(Version comparison data)
- - -
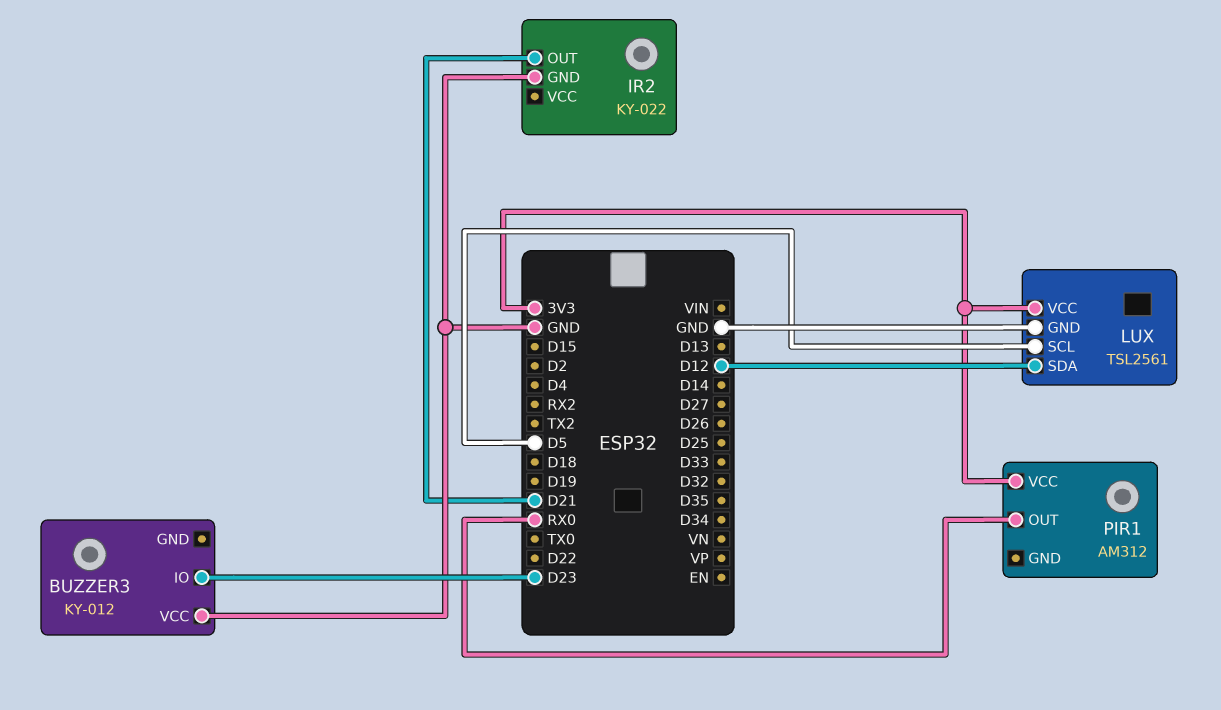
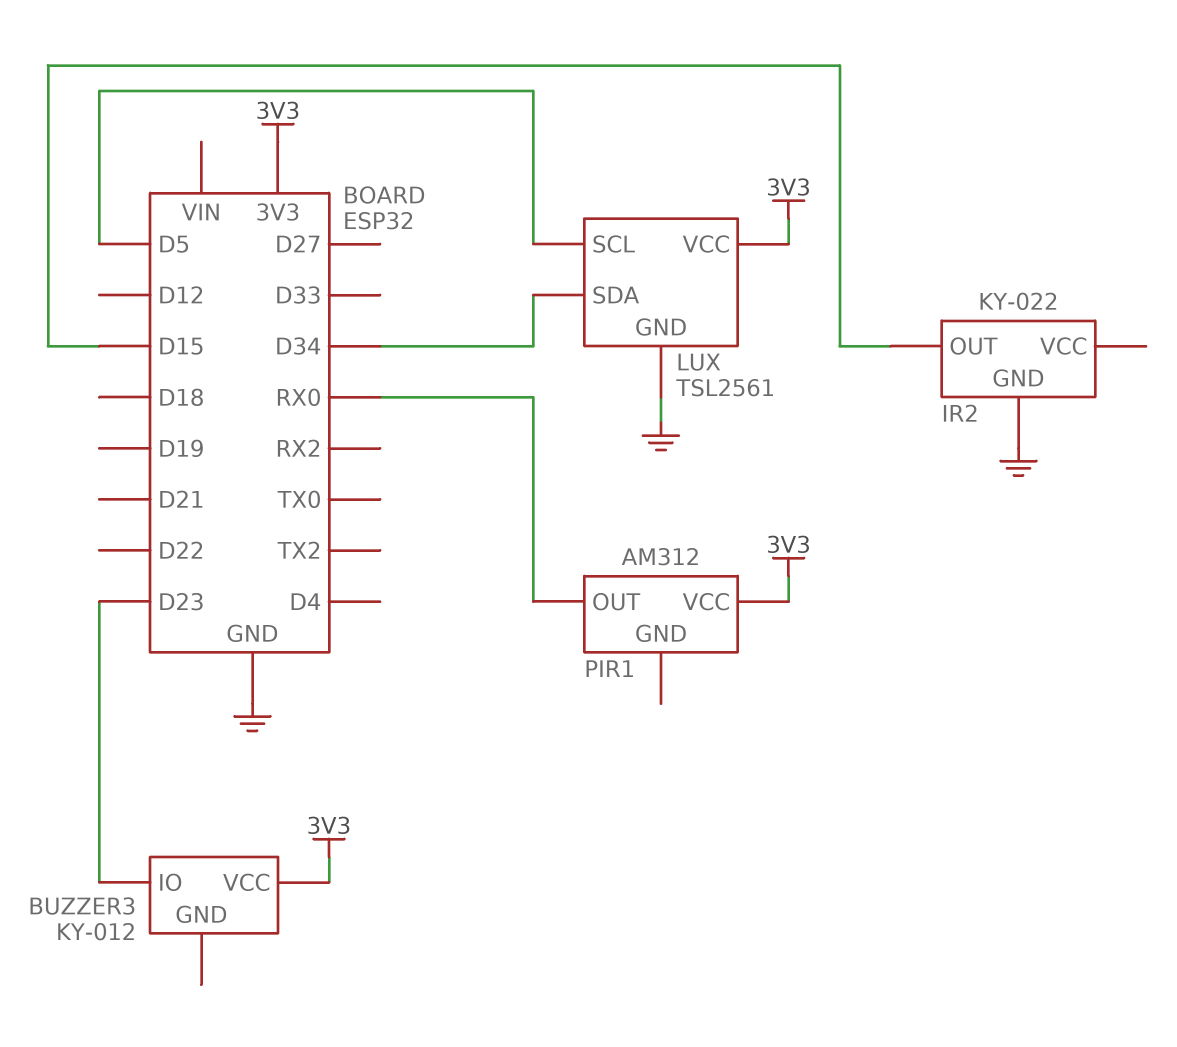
BUZZER3 pin VCC: GND -> 3V3
IR2 pin OUT: D21 -> D15
LUX pin SDA: D12 -> D34

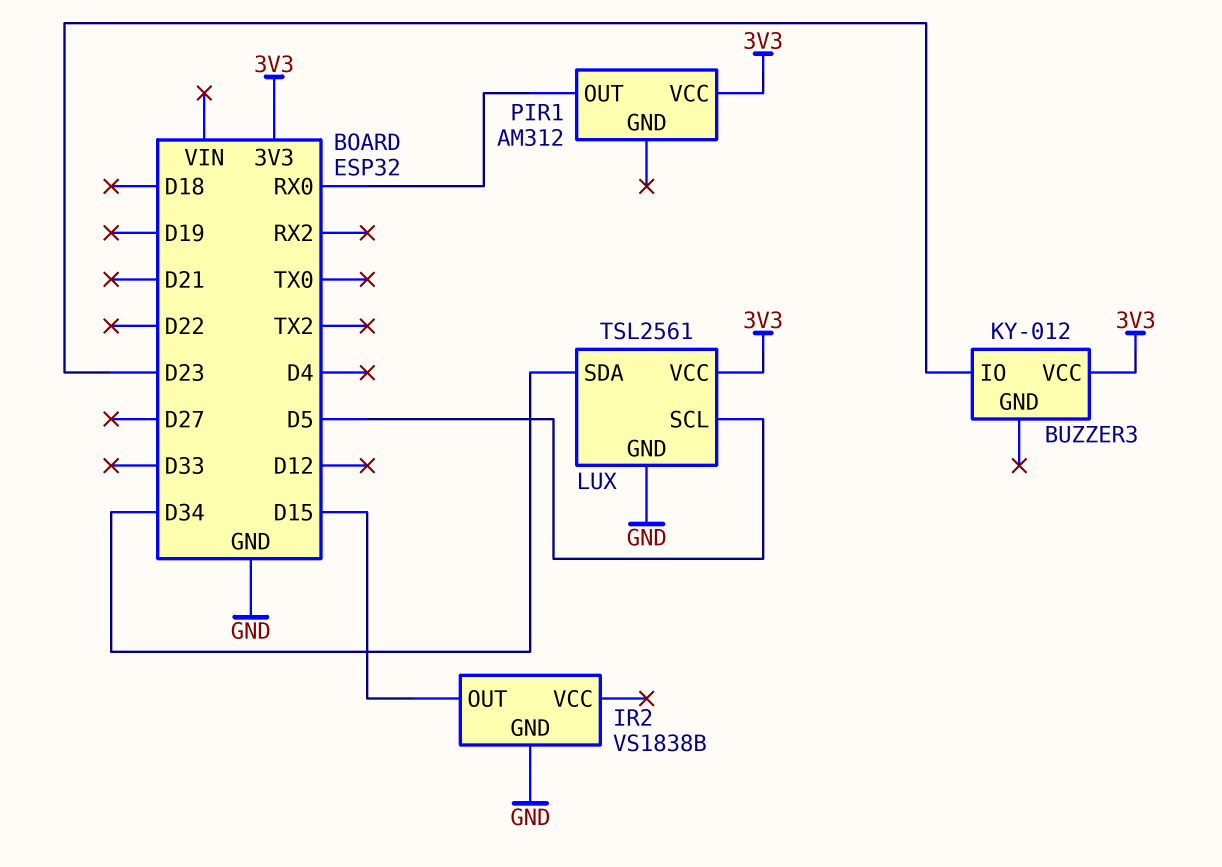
IR2: KY-022 -> VS1838B

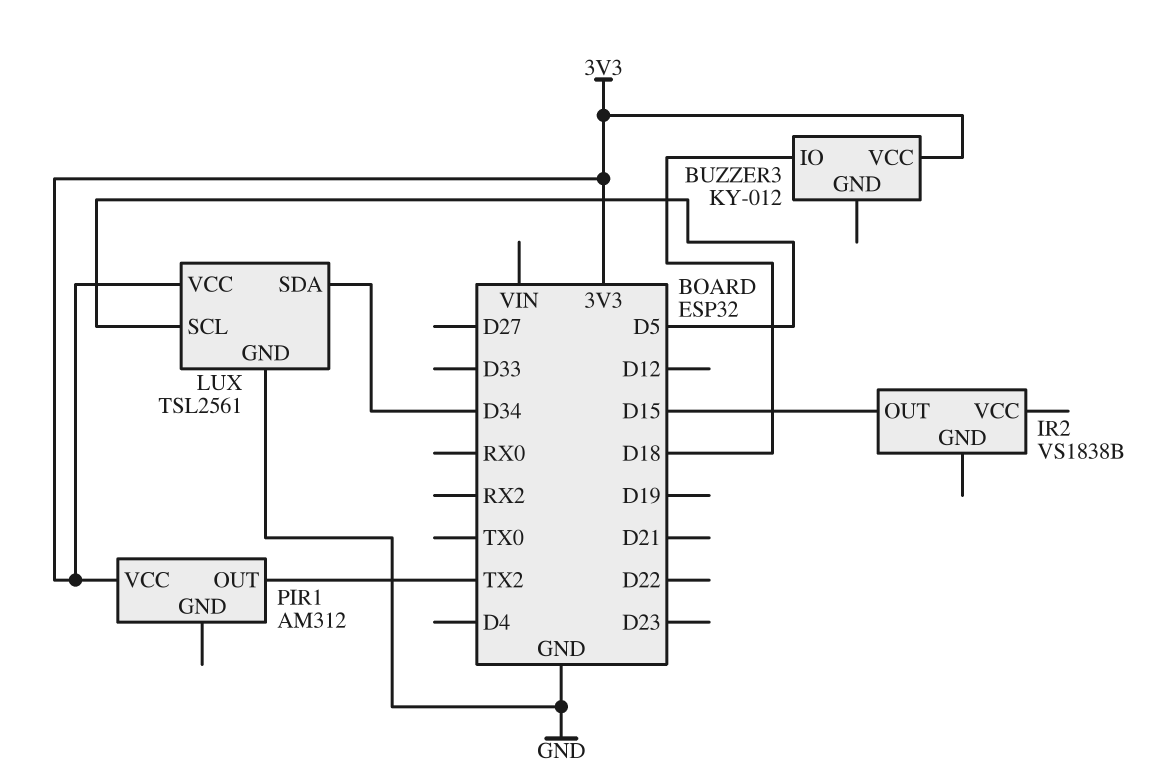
BUZZER3 pin IO: D23 -> D18
IR2 pin GND: GND -> none
PIR1 pin OUT: RX0 -> TX2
- - -
▸ **EXERCISE DESCRIPTION**:
With the pictures excluded, retype the records above verbatim.

▸ **RESULT**:
BUZZER3 pin VCC: GND -> 3V3
IR2 pin OUT: D21 -> D15
LUX pin SDA: D12 -> D34

IR2: KY-022 -> VS1838B

BUZZER3 pin IO: D23 -> D18
IR2 pin GND: GND -> none
PIR1 pin OUT: RX0 -> TX2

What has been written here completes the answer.